Dataset content:

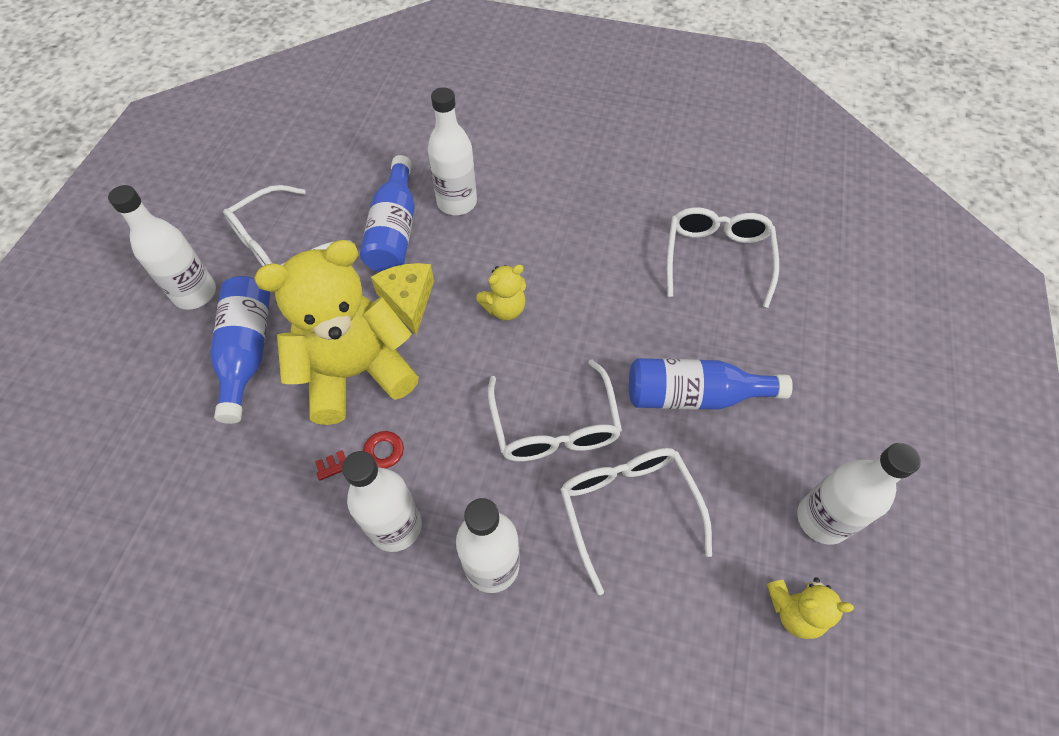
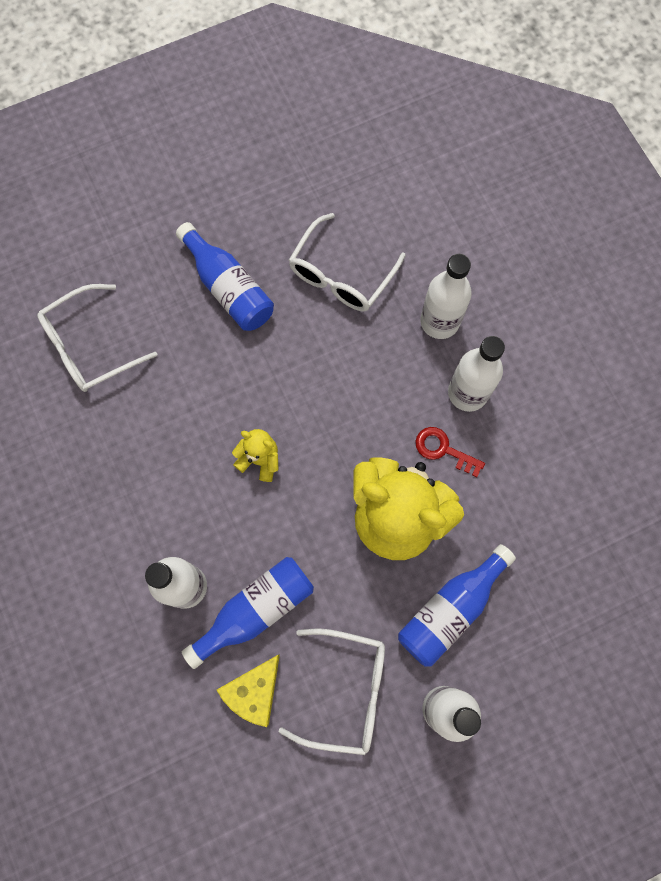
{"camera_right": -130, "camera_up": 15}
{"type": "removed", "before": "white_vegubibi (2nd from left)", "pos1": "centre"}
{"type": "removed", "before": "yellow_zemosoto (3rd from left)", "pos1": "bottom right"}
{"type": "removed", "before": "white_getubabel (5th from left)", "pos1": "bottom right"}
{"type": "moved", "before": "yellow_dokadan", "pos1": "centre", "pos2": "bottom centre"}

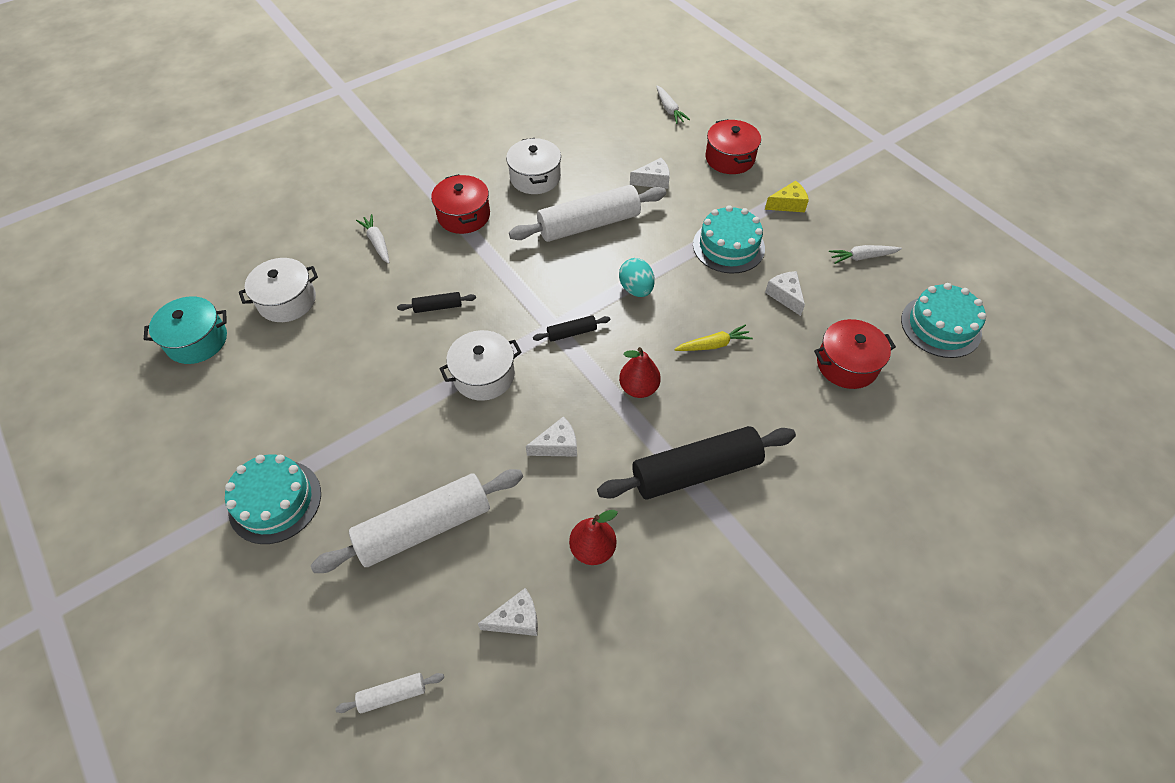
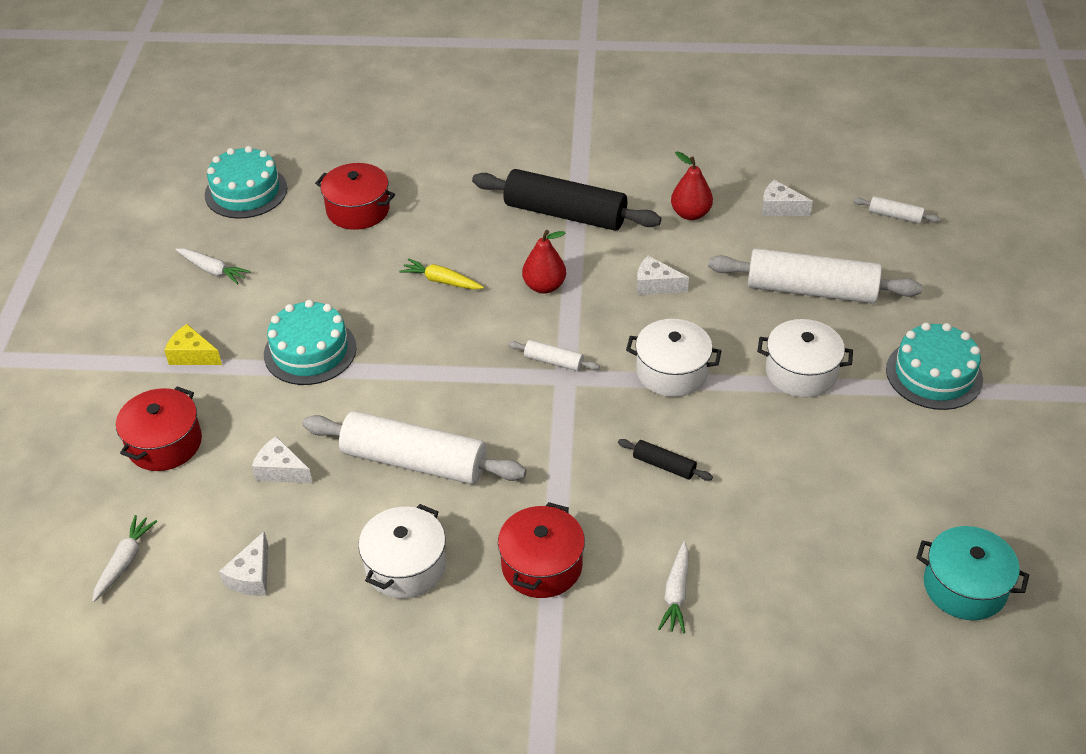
{"camera_right": -140, "camera_up": -10}
{"type": "removed", "before": "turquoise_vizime", "pos1": "centre"}
{"type": "moved", "before": "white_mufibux (1st from left in the first image)", "after": "white_mufibux (3rd from left)", "pos1": "middle left", "pos2": "middle right"}
{"type": "moved", "before": "white_dokadan (4th from left in the first image)", "after": "white_dokadan (1st from left)", "pos1": "middle right", "pos2": "bottom left"}
{"type": "recoloured", "before": "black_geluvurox (2nd from left)", "after": "white_geluvurox (2nd from left)", "pos1": "centre", "pos2": "centre"}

Brief:
Repeat the listing word for word, and skip every picture it contains.

Written solution:
{"camera_right": -130, "camera_up": 15}
{"type": "removed", "before": "white_vegubibi (2nd from left)", "pos1": "centre"}
{"type": "removed", "before": "yellow_zemosoto (3rd from left)", "pos1": "bottom right"}
{"type": "removed", "before": "white_getubabel (5th from left)", "pos1": "bottom right"}
{"type": "moved", "before": "yellow_dokadan", "pos1": "centre", "pos2": "bottom centre"}

{"camera_right": -140, "camera_up": -10}
{"type": "removed", "before": "turquoise_vizime", "pos1": "centre"}
{"type": "moved", "before": "white_mufibux (1st from left in the first image)", "after": "white_mufibux (3rd from left)", "pos1": "middle left", "pos2": "middle right"}
{"type": "moved", "before": "white_dokadan (4th from left in the first image)", "after": "white_dokadan (1st from left)", "pos1": "middle right", "pos2": "bottom left"}
{"type": "recoloured", "before": "black_geluvurox (2nd from left)", "after": "white_geluvurox (2nd from left)", "pos1": "centre", "pos2": "centre"}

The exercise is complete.